## Work request:
Here the job is to retype the data word for word while leaving the pictures aside.

## Available data:

########

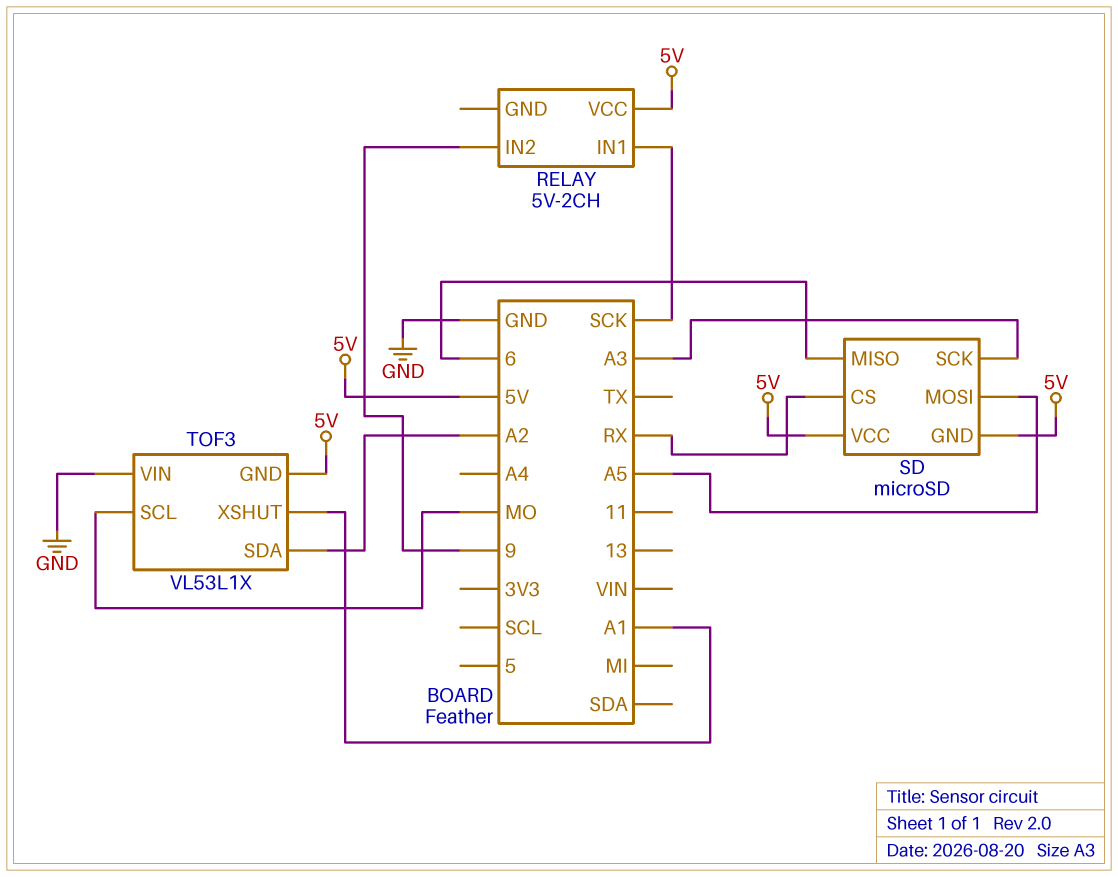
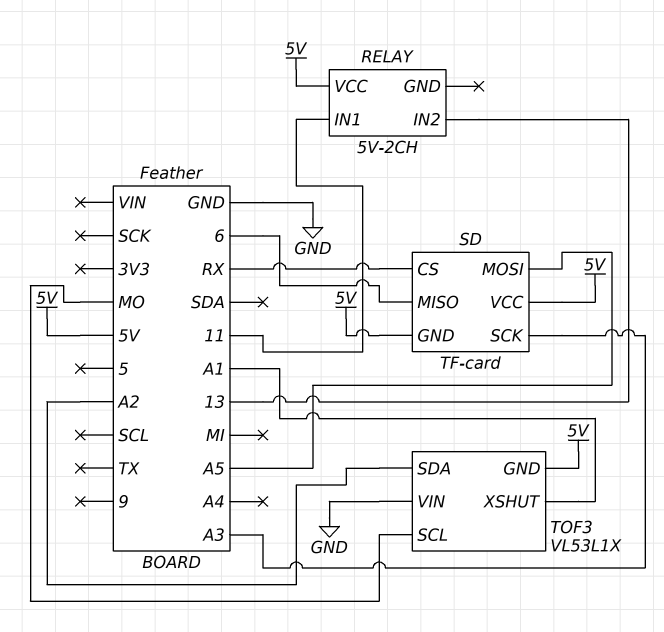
RELAY pin IN1: SCK -> 11
RELAY pin IN2: 9 -> 13
SD: microSD -> TF-card

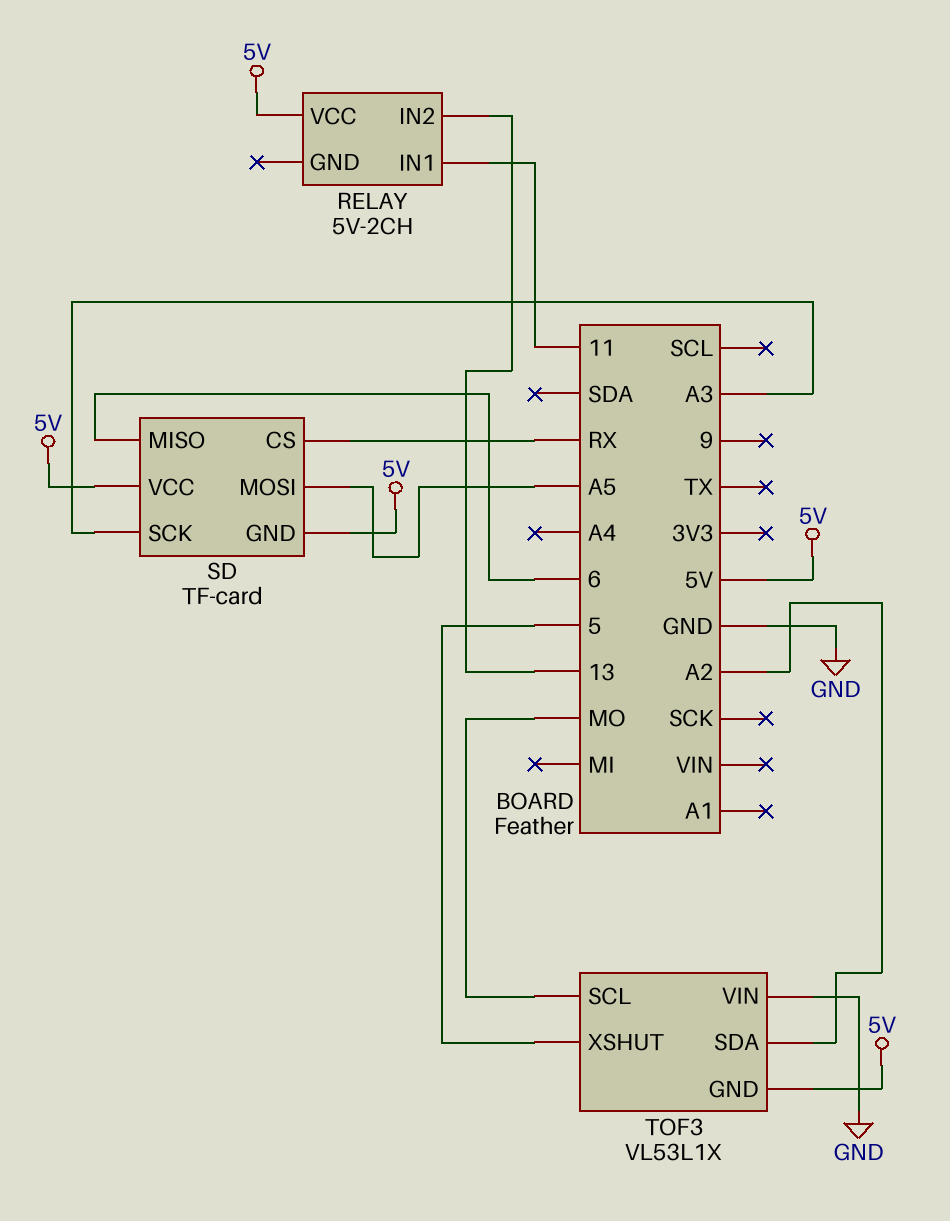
TOF3 pin XSHUT: A1 -> 5

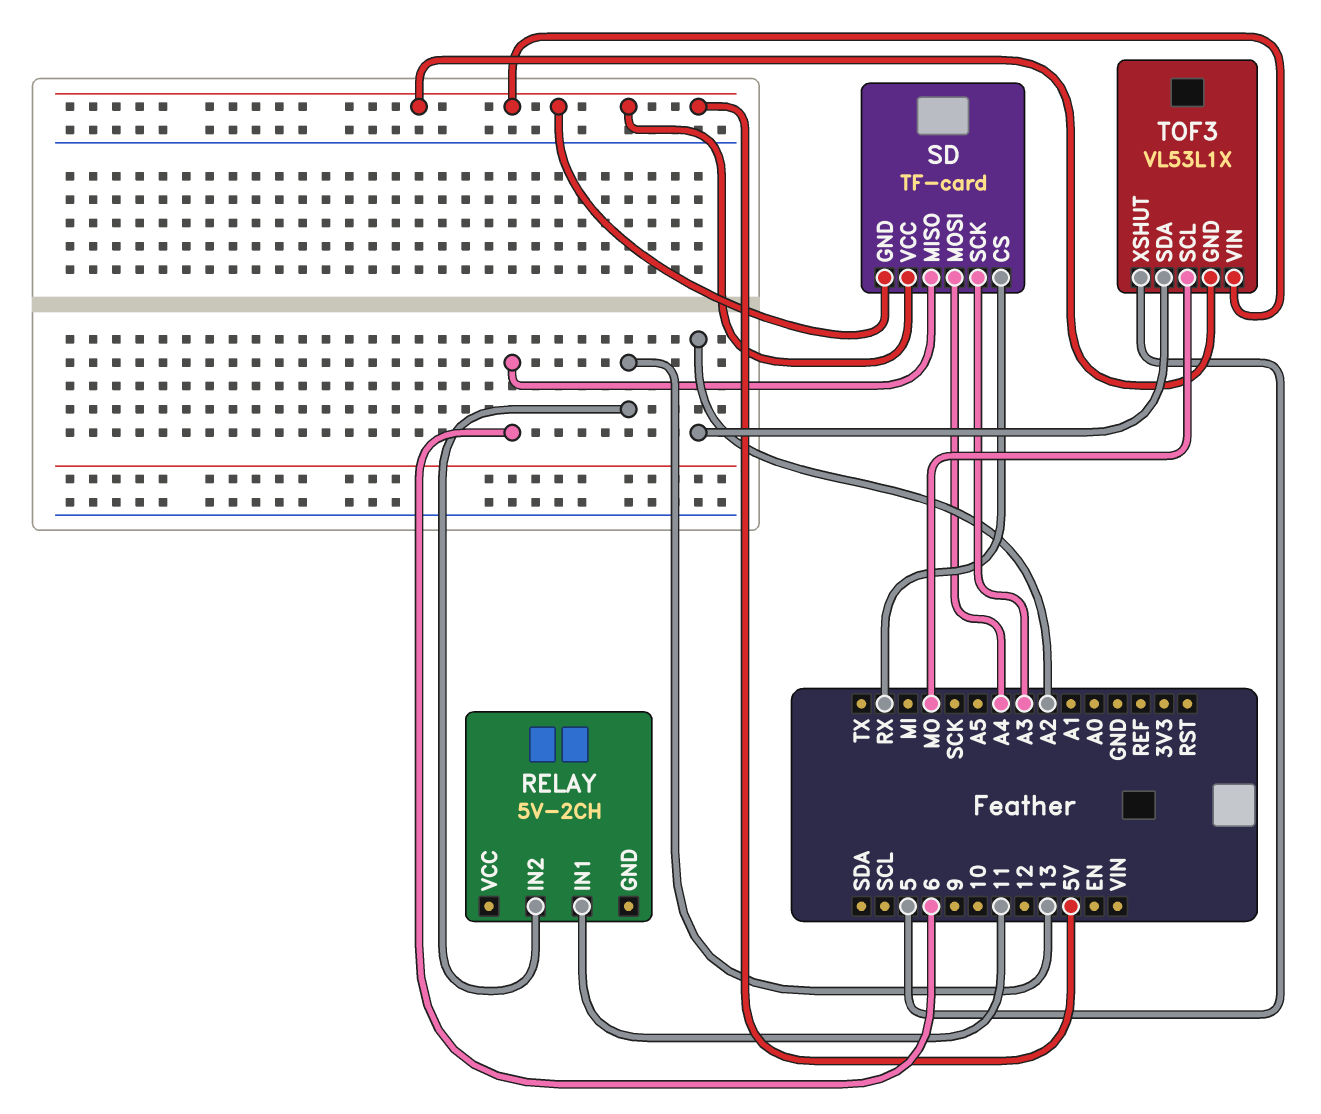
RELAY pin VCC: 5V -> none
SD pin MOSI: A5 -> A4
TOF3 pin VIN: GND -> 5V

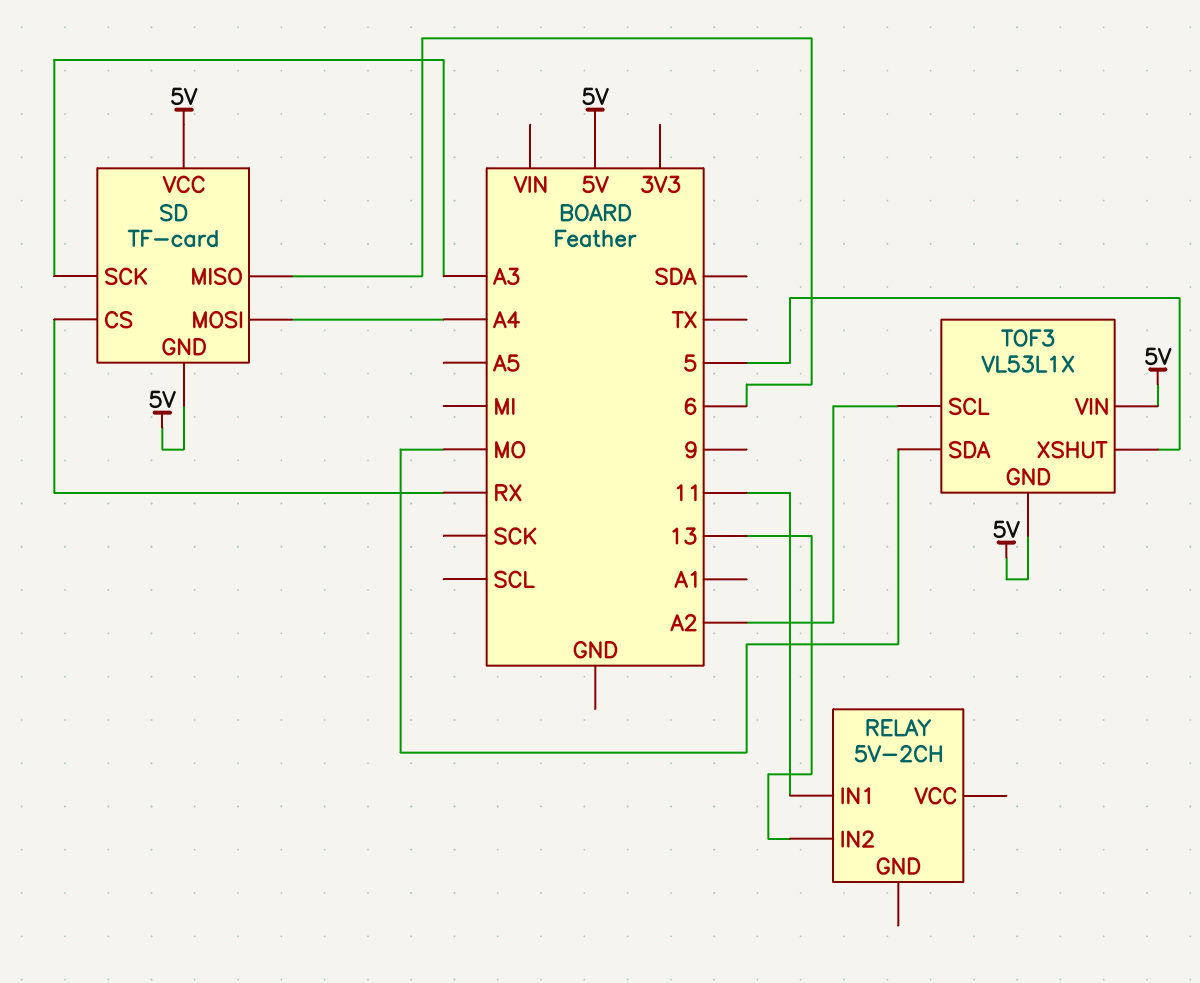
TOF3 pin SCL: MO -> A2
TOF3 pin SDA: A2 -> MO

########

## Answer to this exercise:
RELAY pin IN1: SCK -> 11
RELAY pin IN2: 9 -> 13
SD: microSD -> TF-card

TOF3 pin XSHUT: A1 -> 5

RELAY pin VCC: 5V -> none
SD pin MOSI: A5 -> A4
TOF3 pin VIN: GND -> 5V

TOF3 pin SCL: MO -> A2
TOF3 pin SDA: A2 -> MO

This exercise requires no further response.